* [TASK TO CARRY OUT] Search the material below for the word "none" and copy every line in which it occurs.

* [GIVEN DATA]
Segment Open
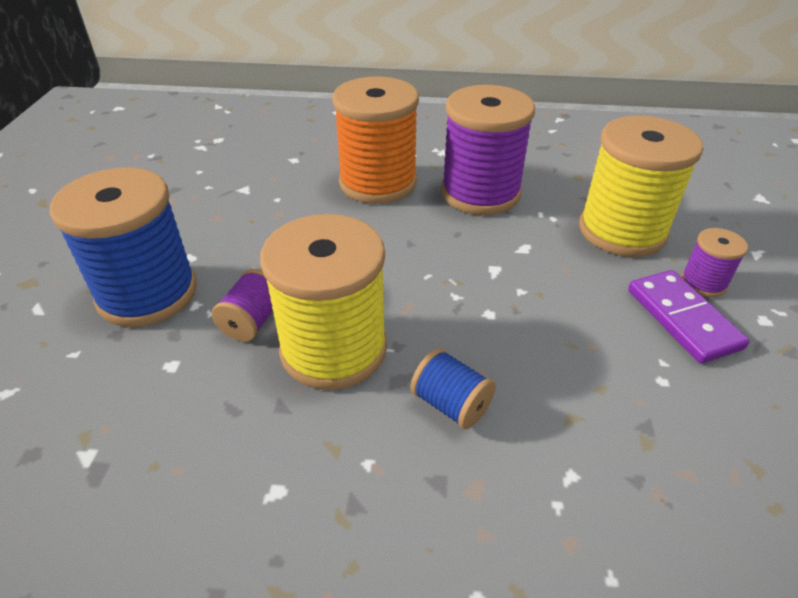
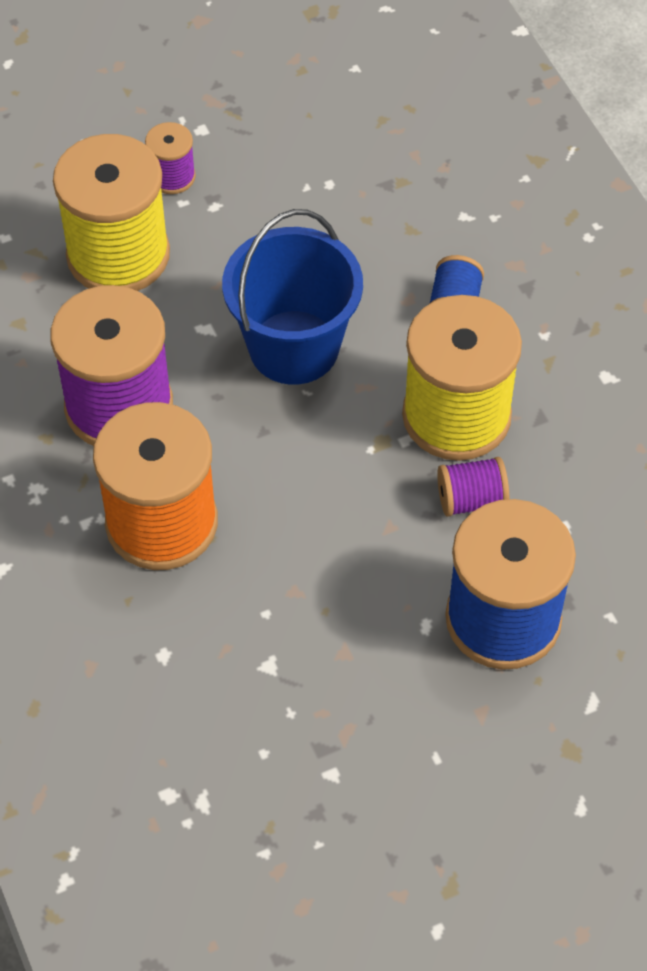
camera: 120 degrees left, 15 degrees up
(475, 284) = (294, 347): none -> blue bucket
(683, 318) = (239, 183): purple domino -> none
Segment Closed
* [EXERCISE OUTPUT]
(475, 284) = (294, 347): none -> blue bucket
(683, 318) = (239, 183): purple domino -> none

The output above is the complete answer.